----- TASK INPUT -----

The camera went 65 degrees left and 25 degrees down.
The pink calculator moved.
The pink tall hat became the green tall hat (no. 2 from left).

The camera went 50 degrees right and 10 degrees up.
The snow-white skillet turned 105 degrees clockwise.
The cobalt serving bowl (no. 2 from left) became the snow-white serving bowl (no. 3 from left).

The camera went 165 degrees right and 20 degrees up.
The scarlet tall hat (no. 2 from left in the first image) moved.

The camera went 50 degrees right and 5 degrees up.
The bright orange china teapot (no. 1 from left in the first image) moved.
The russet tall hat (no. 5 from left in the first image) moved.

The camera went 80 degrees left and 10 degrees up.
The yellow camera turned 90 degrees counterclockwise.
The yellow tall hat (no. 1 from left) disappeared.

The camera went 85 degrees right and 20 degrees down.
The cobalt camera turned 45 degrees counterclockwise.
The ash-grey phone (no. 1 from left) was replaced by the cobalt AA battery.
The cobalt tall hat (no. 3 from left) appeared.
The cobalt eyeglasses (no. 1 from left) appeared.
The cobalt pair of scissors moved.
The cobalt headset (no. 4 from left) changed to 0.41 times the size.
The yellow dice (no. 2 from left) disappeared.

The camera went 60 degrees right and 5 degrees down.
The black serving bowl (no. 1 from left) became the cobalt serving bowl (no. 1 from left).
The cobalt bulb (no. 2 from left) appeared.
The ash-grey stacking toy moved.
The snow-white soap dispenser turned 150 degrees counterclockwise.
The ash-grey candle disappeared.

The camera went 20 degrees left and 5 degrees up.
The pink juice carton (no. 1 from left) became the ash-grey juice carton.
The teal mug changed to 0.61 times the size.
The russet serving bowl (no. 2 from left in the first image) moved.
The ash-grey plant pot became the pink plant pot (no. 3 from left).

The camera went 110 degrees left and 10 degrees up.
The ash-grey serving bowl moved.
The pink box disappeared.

-----

Exactly reproduce the entries in their entirety.

> _REPLY_:
The camera went 65 degrees left and 25 degrees down.
The pink calculator moved.
The pink tall hat became the green tall hat (no. 2 from left).

The camera went 50 degrees right and 10 degrees up.
The snow-white skillet turned 105 degrees clockwise.
The cobalt serving bowl (no. 2 from left) became the snow-white serving bowl (no. 3 from left).

The camera went 165 degrees right and 20 degrees up.
The scarlet tall hat (no. 2 from left in the first image) moved.

The camera went 50 degrees right and 5 degrees up.
The bright orange china teapot (no. 1 from left in the first image) moved.
The russet tall hat (no. 5 from left in the first image) moved.

The camera went 80 degrees left and 10 degrees up.
The yellow camera turned 90 degrees counterclockwise.
The yellow tall hat (no. 1 from left) disappeared.

The camera went 85 degrees right and 20 degrees down.
The cobalt camera turned 45 degrees counterclockwise.
The ash-grey phone (no. 1 from left) was replaced by the cobalt AA battery.
The cobalt tall hat (no. 3 from left) appeared.
The cobalt eyeglasses (no. 1 from left) appeared.
The cobalt pair of scissors moved.
The cobalt headset (no. 4 from left) changed to 0.41 times the size.
The yellow dice (no. 2 from left) disappeared.

The camera went 60 degrees right and 5 degrees down.
The black serving bowl (no. 1 from left) became the cobalt serving bowl (no. 1 from left).
The cobalt bulb (no. 2 from left) appeared.
The ash-grey stacking toy moved.
The snow-white soap dispenser turned 150 degrees counterclockwise.
The ash-grey candle disappeared.

The camera went 20 degrees left and 5 degrees up.
The pink juice carton (no. 1 from left) became the ash-grey juice carton.
The teal mug changed to 0.61 times the size.
The russet serving bowl (no. 2 from left in the first image) moved.
The ash-grey plant pot became the pink plant pot (no. 3 from left).

The camera went 110 degrees left and 10 degrees up.
The ash-grey serving bowl moved.
The pink box disappeared.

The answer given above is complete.